• Stated exercise: Would you quote the material below in full and unchanged?

Data records:
..............................
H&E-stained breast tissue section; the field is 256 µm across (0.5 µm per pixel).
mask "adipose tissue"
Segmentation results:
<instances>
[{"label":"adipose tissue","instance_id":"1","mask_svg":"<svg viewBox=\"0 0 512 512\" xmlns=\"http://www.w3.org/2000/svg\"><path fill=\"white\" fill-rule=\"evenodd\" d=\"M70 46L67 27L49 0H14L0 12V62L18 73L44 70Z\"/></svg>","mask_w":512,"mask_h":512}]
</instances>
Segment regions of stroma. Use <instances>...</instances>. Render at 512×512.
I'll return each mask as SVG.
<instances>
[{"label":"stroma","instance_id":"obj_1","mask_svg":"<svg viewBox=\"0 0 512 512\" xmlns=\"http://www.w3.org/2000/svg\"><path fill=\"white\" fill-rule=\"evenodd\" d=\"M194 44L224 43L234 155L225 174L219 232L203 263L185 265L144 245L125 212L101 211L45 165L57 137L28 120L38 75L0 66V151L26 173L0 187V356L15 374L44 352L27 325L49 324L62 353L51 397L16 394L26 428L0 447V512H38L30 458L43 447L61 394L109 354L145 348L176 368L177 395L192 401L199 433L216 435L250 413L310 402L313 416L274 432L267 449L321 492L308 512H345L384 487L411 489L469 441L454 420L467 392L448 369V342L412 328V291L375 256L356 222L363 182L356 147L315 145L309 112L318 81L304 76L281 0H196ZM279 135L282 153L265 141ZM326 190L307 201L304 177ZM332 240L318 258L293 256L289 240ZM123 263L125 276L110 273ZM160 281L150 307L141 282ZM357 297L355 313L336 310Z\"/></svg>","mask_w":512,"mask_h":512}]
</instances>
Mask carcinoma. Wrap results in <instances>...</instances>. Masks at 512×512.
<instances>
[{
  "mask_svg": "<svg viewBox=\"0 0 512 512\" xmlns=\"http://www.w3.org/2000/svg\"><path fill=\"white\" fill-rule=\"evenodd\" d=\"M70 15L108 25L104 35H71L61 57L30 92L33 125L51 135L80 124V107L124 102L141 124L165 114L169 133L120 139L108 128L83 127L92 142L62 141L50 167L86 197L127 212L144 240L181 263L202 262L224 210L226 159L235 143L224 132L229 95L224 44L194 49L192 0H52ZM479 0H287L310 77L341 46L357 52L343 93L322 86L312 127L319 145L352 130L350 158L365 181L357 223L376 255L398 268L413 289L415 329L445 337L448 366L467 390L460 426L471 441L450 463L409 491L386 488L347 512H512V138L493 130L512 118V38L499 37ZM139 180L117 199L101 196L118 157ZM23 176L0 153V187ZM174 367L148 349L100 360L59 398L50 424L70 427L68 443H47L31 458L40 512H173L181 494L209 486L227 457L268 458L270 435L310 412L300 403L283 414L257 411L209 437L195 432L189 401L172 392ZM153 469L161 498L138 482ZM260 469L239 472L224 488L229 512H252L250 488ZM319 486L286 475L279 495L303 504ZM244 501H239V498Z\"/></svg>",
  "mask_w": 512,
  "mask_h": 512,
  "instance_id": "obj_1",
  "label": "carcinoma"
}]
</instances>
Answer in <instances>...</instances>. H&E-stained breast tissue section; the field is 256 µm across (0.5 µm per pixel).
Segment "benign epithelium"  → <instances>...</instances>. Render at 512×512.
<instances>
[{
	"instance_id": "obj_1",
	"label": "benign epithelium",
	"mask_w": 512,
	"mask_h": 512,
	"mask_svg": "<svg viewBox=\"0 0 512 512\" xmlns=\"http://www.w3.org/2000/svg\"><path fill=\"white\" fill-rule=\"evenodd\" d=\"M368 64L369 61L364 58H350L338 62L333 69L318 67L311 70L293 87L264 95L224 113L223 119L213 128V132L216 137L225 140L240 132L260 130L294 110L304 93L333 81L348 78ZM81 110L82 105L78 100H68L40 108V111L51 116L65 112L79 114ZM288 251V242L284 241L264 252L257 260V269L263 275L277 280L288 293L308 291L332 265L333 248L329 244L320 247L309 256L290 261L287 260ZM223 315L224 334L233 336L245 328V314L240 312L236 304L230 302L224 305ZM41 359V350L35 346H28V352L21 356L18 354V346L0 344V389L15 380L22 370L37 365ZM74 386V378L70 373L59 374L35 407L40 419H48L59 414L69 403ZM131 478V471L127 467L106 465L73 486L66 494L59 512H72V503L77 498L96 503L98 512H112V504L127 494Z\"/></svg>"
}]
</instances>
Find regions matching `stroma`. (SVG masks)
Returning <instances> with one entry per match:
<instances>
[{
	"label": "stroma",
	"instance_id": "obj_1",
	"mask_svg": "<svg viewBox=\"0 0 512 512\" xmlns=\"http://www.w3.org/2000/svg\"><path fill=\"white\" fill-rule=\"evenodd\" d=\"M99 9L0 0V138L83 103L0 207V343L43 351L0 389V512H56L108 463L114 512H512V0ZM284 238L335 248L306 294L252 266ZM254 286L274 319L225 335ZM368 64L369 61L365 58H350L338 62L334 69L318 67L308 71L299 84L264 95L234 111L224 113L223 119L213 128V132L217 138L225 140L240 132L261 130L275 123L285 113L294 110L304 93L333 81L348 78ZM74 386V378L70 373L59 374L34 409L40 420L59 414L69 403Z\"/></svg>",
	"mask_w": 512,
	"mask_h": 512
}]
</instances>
..............................
• Answer to this task:
H&E-stained breast tissue section; the field is 256 µm across (0.5 µm per pixel).
mask "adipose tissue"
Segmentation results:
<instances>
[{"label":"adipose tissue","instance_id":"1","mask_svg":"<svg viewBox=\"0 0 512 512\" xmlns=\"http://www.w3.org/2000/svg\"><path fill=\"white\" fill-rule=\"evenodd\" d=\"M70 46L67 27L49 0H14L0 12V62L18 73L44 70Z\"/></svg>","mask_w":512,"mask_h":512}]
</instances>
Segment regions of stroma. Use <instances>...</instances>. Render at 512×512.
I'll return each mask as SVG.
<instances>
[{"label":"stroma","instance_id":"obj_1","mask_svg":"<svg viewBox=\"0 0 512 512\" xmlns=\"http://www.w3.org/2000/svg\"><path fill=\"white\" fill-rule=\"evenodd\" d=\"M194 44L224 43L234 155L225 174L219 232L203 263L185 265L144 245L125 212L101 211L45 165L57 137L28 120L38 75L0 66V151L26 173L0 187V356L15 374L44 352L27 325L49 324L62 353L51 397L16 394L26 428L0 447V512H38L30 458L43 447L61 394L109 354L145 348L176 368L177 395L192 401L199 433L216 435L250 413L310 402L313 416L274 432L267 449L321 492L308 512H345L384 487L411 489L469 441L454 420L467 392L448 369V342L412 328V291L375 256L356 222L363 182L356 147L315 145L309 112L318 81L304 76L281 0H196ZM279 135L282 153L265 141ZM326 190L307 201L304 177ZM332 240L318 258L293 256L289 240ZM123 263L125 276L110 273ZM160 281L150 307L141 282ZM357 297L355 313L336 310Z\"/></svg>","mask_w":512,"mask_h":512}]
</instances>
Mask carcinoma. Wrap results in <instances>...</instances>. Masks at 512×512.
<instances>
[{
  "mask_svg": "<svg viewBox=\"0 0 512 512\" xmlns=\"http://www.w3.org/2000/svg\"><path fill=\"white\" fill-rule=\"evenodd\" d=\"M70 15L108 25L104 35H71L61 57L30 92L33 125L51 135L80 124V107L124 102L141 124L165 114L169 133L120 139L108 128L83 127L92 142L62 141L50 167L86 197L127 212L144 240L181 263L202 262L224 210L226 159L235 143L224 132L229 95L224 44L194 49L192 0H52ZM479 0H287L310 77L341 46L357 52L343 93L322 86L312 127L319 145L352 130L350 158L365 181L357 223L376 255L398 268L413 289L415 329L445 337L448 366L467 390L460 426L471 441L450 463L409 491L386 488L347 512H512V138L493 130L512 118V38L499 37ZM139 180L117 199L101 196L118 157ZM23 176L0 153V187ZM174 367L148 349L100 360L59 398L50 424L70 427L68 443H47L31 458L40 512H173L181 494L209 486L227 457L268 458L270 435L310 412L300 403L283 414L257 411L209 437L195 432L189 401L172 392ZM153 469L161 498L138 482ZM260 469L239 472L224 488L229 512H252L250 488ZM319 486L286 475L279 495L303 504ZM244 501H239V498Z\"/></svg>",
  "mask_w": 512,
  "mask_h": 512,
  "instance_id": "obj_1",
  "label": "carcinoma"
}]
</instances>
Answer in <instances>...</instances>. H&E-stained breast tissue section; the field is 256 µm across (0.5 µm per pixel).
Segment "benign epithelium"  → <instances>...</instances>. Render at 512×512.
<instances>
[{
	"instance_id": "obj_1",
	"label": "benign epithelium",
	"mask_w": 512,
	"mask_h": 512,
	"mask_svg": "<svg viewBox=\"0 0 512 512\" xmlns=\"http://www.w3.org/2000/svg\"><path fill=\"white\" fill-rule=\"evenodd\" d=\"M368 64L369 61L364 58H350L338 62L333 69L318 67L311 70L293 87L264 95L224 113L223 119L213 128V132L216 137L225 140L240 132L260 130L294 110L304 93L333 81L348 78ZM81 110L82 105L78 100H68L40 108V111L51 116L65 112L79 114ZM288 251V242L284 241L264 252L257 260V269L263 275L277 280L288 293L308 291L332 265L333 248L329 244L320 247L309 256L290 261L287 260ZM223 315L224 334L233 336L245 328V314L240 312L236 304L230 302L224 305ZM41 359V350L35 346H28V352L21 356L18 354V346L0 344V389L15 380L22 370L37 365ZM74 386V378L70 373L59 374L35 407L40 419H48L59 414L69 403ZM131 478V471L127 467L106 465L73 486L66 494L59 512H72V503L77 498L96 503L98 512H112V504L127 494Z\"/></svg>"
}]
</instances>
Find regions matching `stroma`. (SVG masks)
Returning <instances> with one entry per match:
<instances>
[{
	"label": "stroma",
	"instance_id": "obj_1",
	"mask_svg": "<svg viewBox=\"0 0 512 512\" xmlns=\"http://www.w3.org/2000/svg\"><path fill=\"white\" fill-rule=\"evenodd\" d=\"M99 9L0 0V138L83 103L0 207V343L43 351L0 389V512H56L108 463L114 512H512V0ZM284 238L335 248L306 294L252 266ZM254 286L274 319L225 335ZM368 64L369 61L365 58H350L338 62L334 69L318 67L308 71L299 84L264 95L234 111L224 113L223 119L213 128V132L217 138L225 140L240 132L261 130L275 123L285 113L294 110L304 93L333 81L348 78ZM74 386V378L70 373L59 374L34 409L40 420L59 414L69 403Z\"/></svg>",
	"mask_w": 512,
	"mask_h": 512
}]
</instances>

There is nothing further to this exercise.